> **PROBLEM TO WORK ON**
Could you restate exactly the lines that begin at the line with "camera: 120 degrees left, 0 degrees up" and end at the final line of the data?

=====

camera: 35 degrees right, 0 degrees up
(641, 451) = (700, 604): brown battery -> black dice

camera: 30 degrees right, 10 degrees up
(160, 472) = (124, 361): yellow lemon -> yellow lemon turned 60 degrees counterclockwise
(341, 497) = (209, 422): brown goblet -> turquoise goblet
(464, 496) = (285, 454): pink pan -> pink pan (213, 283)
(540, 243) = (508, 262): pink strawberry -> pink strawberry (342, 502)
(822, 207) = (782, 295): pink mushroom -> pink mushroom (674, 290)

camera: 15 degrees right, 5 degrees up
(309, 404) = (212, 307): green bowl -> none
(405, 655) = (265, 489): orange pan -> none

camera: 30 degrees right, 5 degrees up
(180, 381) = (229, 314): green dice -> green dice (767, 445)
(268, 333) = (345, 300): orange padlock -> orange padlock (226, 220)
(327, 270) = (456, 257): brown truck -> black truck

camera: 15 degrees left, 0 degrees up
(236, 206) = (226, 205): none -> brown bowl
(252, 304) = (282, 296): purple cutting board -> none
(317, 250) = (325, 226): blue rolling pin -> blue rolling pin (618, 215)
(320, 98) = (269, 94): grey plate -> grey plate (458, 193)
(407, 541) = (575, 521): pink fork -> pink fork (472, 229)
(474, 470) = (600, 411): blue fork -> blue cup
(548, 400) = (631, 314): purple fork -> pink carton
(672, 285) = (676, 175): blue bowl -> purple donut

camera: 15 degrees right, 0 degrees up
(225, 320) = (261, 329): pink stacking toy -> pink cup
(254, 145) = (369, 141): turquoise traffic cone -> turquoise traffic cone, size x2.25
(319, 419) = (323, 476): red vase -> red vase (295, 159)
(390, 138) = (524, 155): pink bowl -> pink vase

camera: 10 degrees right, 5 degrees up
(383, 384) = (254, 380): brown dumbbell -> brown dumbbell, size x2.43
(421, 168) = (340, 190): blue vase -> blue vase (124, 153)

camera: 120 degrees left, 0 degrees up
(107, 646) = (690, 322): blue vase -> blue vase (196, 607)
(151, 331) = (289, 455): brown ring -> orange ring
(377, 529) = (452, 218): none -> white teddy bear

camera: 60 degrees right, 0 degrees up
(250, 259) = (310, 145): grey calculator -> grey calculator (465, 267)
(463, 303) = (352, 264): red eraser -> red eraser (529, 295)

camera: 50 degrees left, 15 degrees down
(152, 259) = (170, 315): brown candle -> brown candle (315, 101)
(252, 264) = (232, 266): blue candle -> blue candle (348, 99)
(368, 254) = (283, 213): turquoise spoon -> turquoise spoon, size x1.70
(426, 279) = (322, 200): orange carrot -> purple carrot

=====

> **TASK SOLUTION**
camera: 120 degrees left, 0 degrees up
(107, 646) = (690, 322): blue vase -> blue vase (196, 607)
(151, 331) = (289, 455): brown ring -> orange ring
(377, 529) = (452, 218): none -> white teddy bear

camera: 60 degrees right, 0 degrees up
(250, 259) = (310, 145): grey calculator -> grey calculator (465, 267)
(463, 303) = (352, 264): red eraser -> red eraser (529, 295)

camera: 50 degrees left, 15 degrees down
(152, 259) = (170, 315): brown candle -> brown candle (315, 101)
(252, 264) = (232, 266): blue candle -> blue candle (348, 99)
(368, 254) = (283, 213): turquoise spoon -> turquoise spoon, size x1.70
(426, 279) = (322, 200): orange carrot -> purple carrot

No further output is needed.